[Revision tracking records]
════════════════

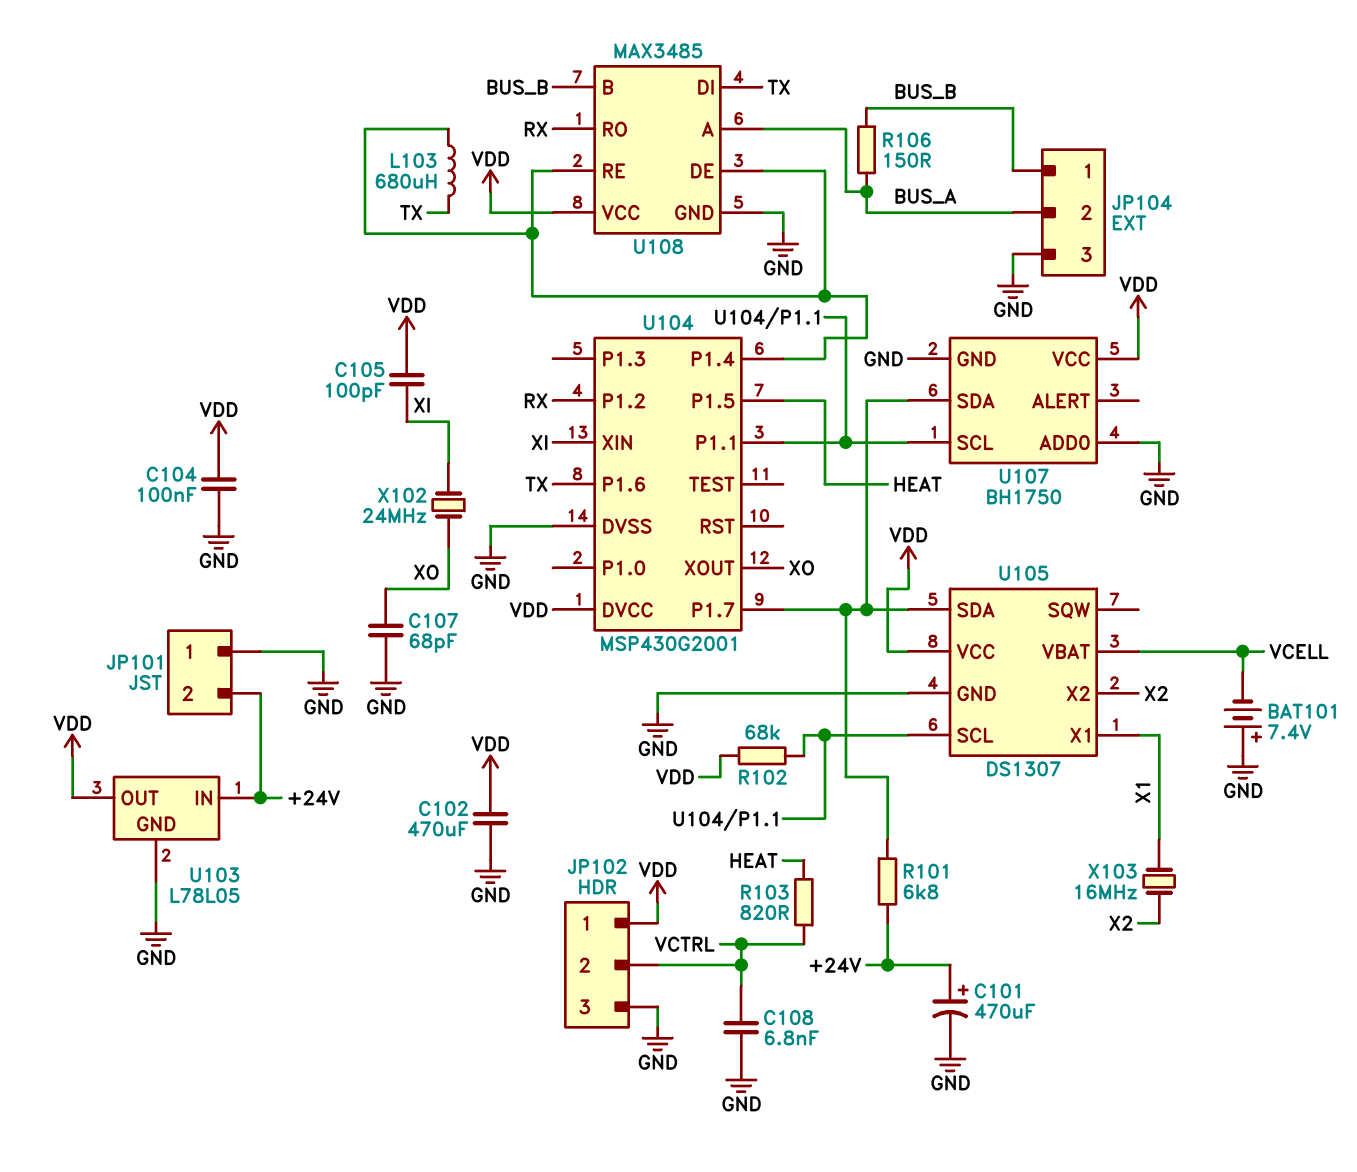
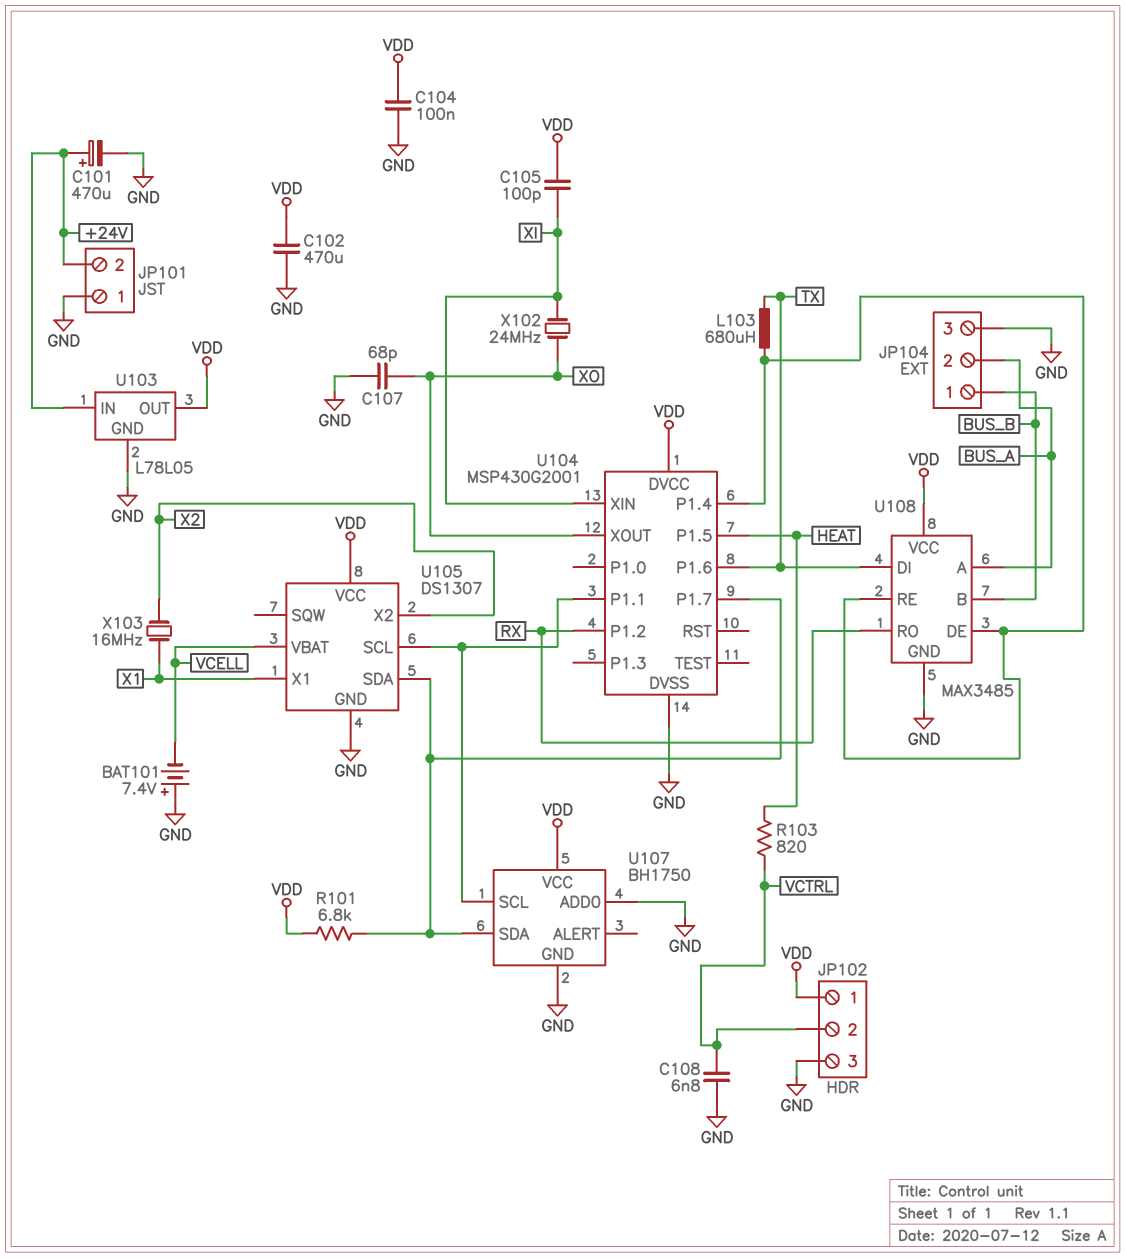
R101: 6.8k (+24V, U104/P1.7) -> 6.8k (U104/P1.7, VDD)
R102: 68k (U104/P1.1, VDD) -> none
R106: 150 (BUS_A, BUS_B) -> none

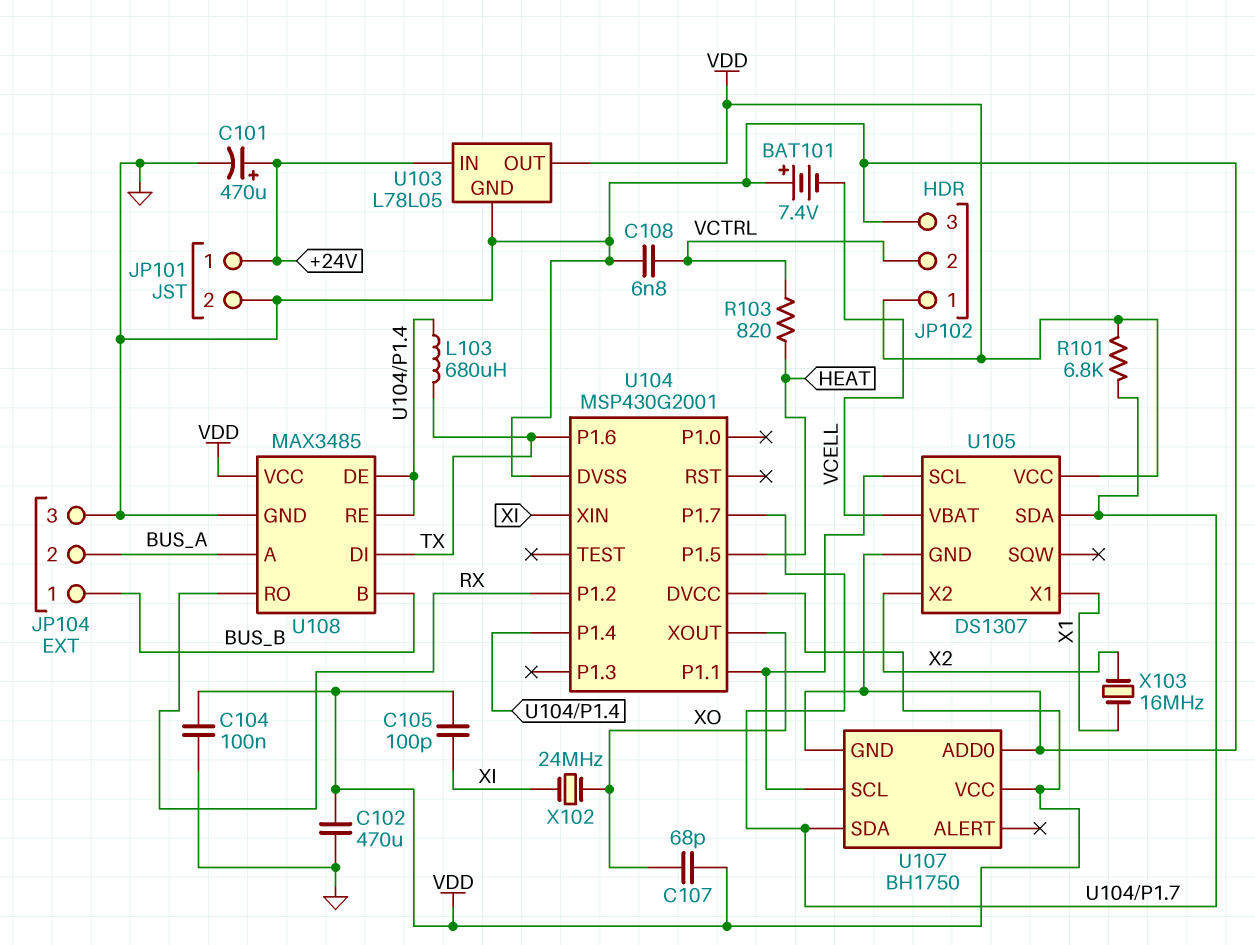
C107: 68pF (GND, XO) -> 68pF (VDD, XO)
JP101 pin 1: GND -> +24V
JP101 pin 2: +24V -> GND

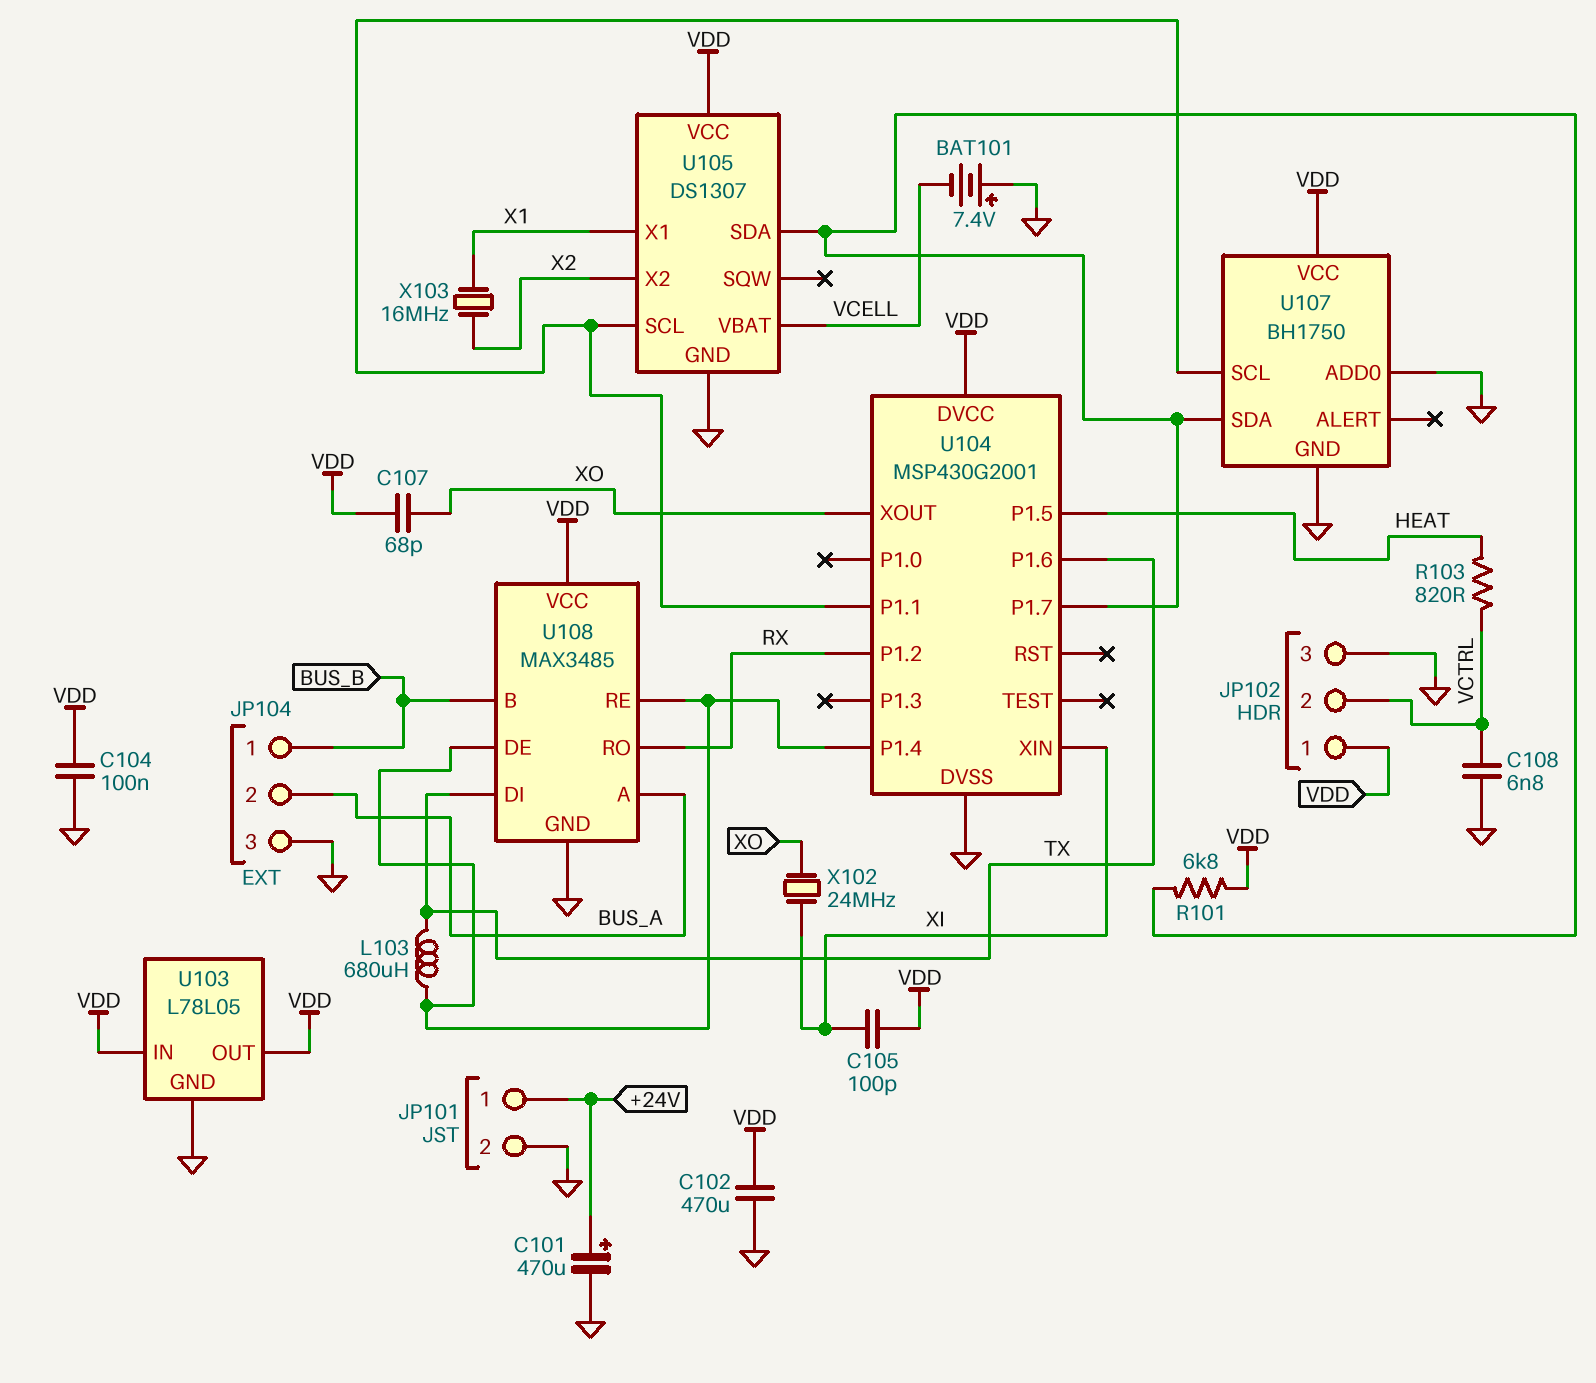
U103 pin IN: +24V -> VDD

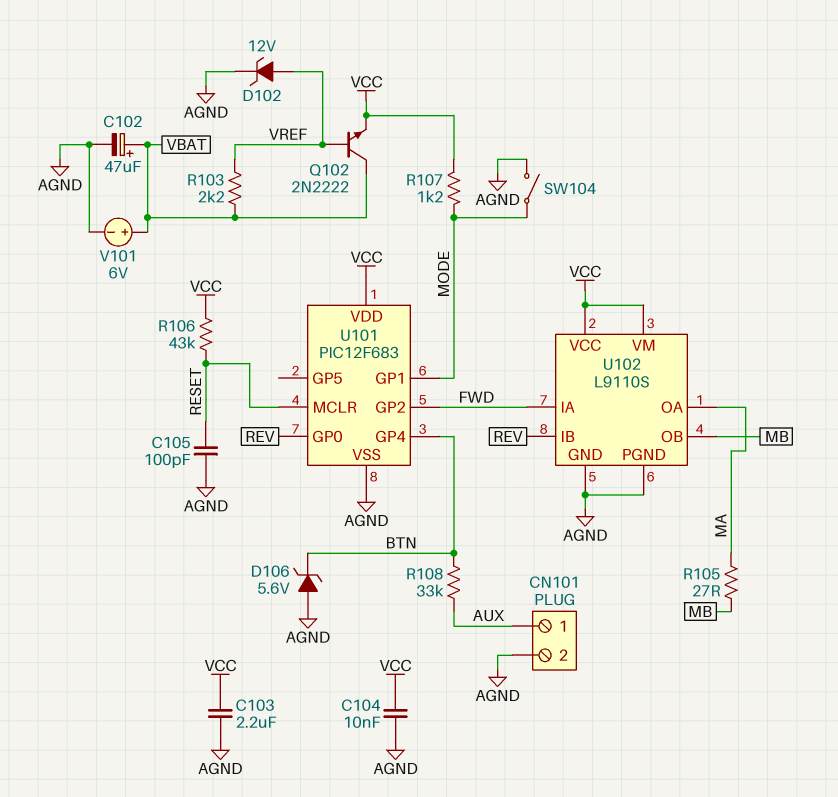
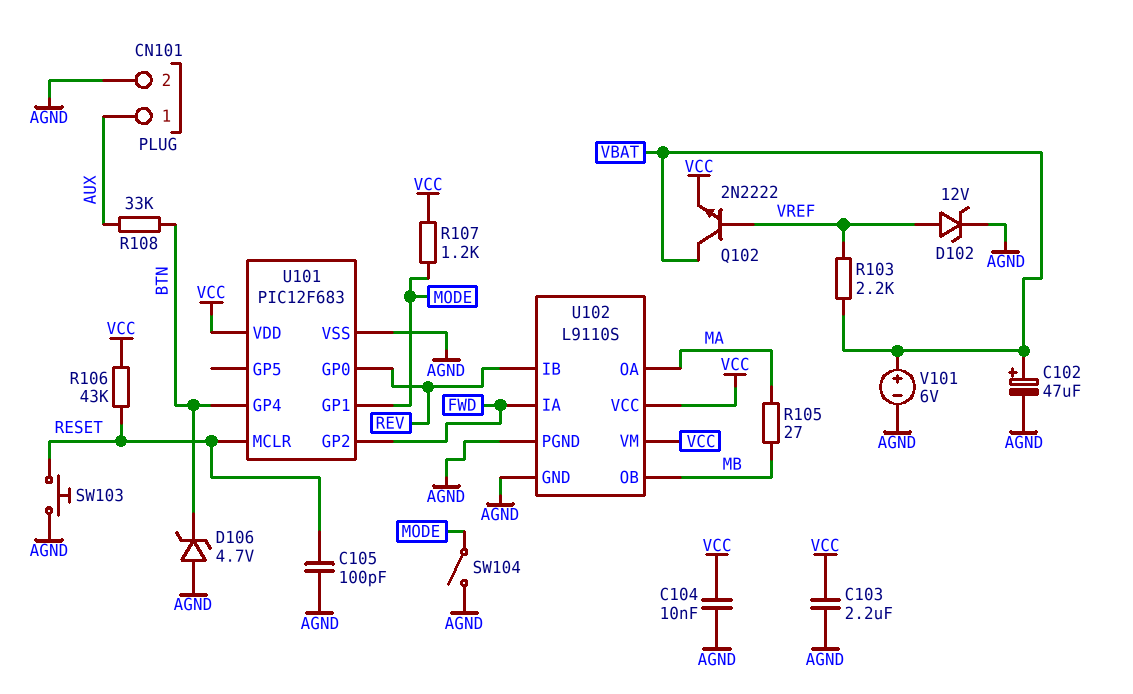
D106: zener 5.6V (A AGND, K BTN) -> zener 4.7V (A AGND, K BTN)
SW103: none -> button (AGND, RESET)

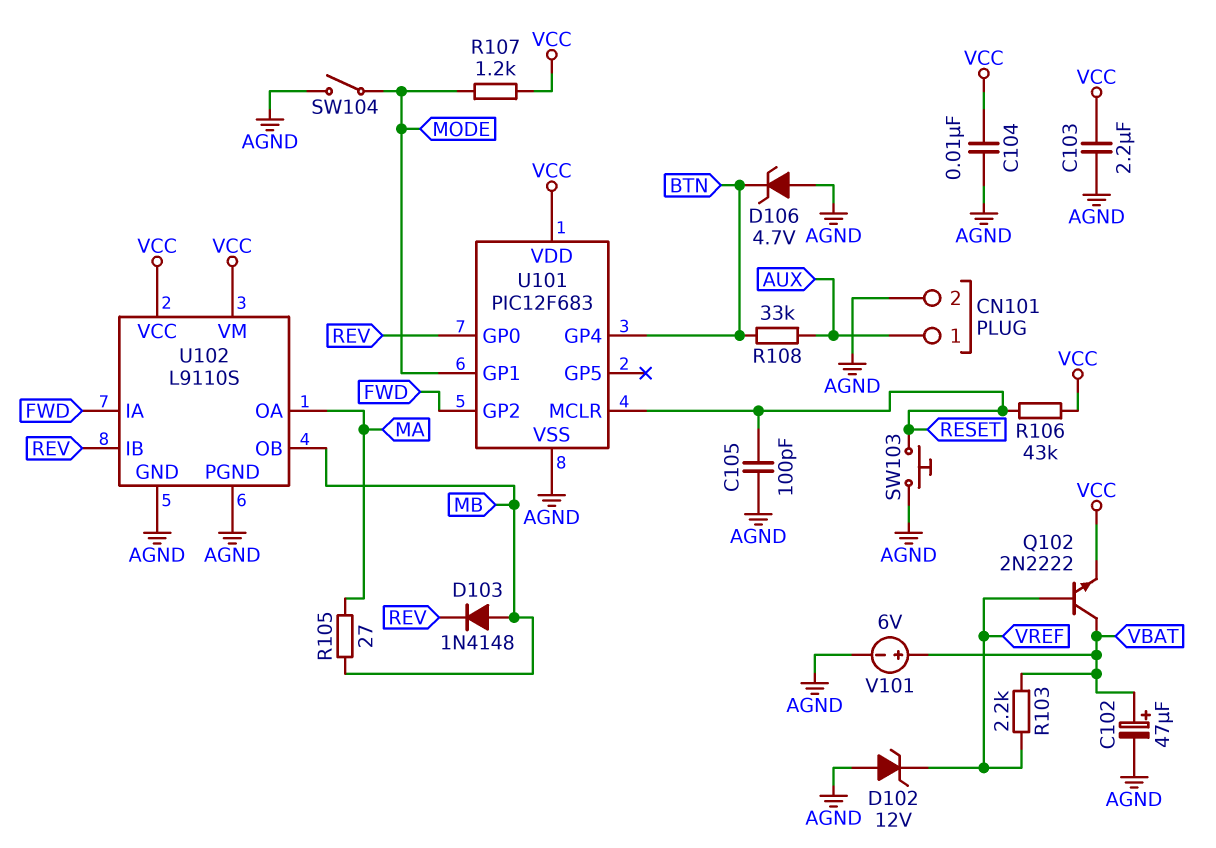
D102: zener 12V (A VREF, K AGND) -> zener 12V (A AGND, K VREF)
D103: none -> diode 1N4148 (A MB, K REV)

════════════════

◆ **Exercise**
Beginning with the line that contains "SW103: none -> button (AGND, RESET)" and ending with the last line of the data, transcribe each line exactly; pictures stay out.

◆ **Your response**
SW103: none -> button (AGND, RESET)

D102: zener 12V (A VREF, K AGND) -> zener 12V (A AGND, K VREF)
D103: none -> diode 1N4148 (A MB, K REV)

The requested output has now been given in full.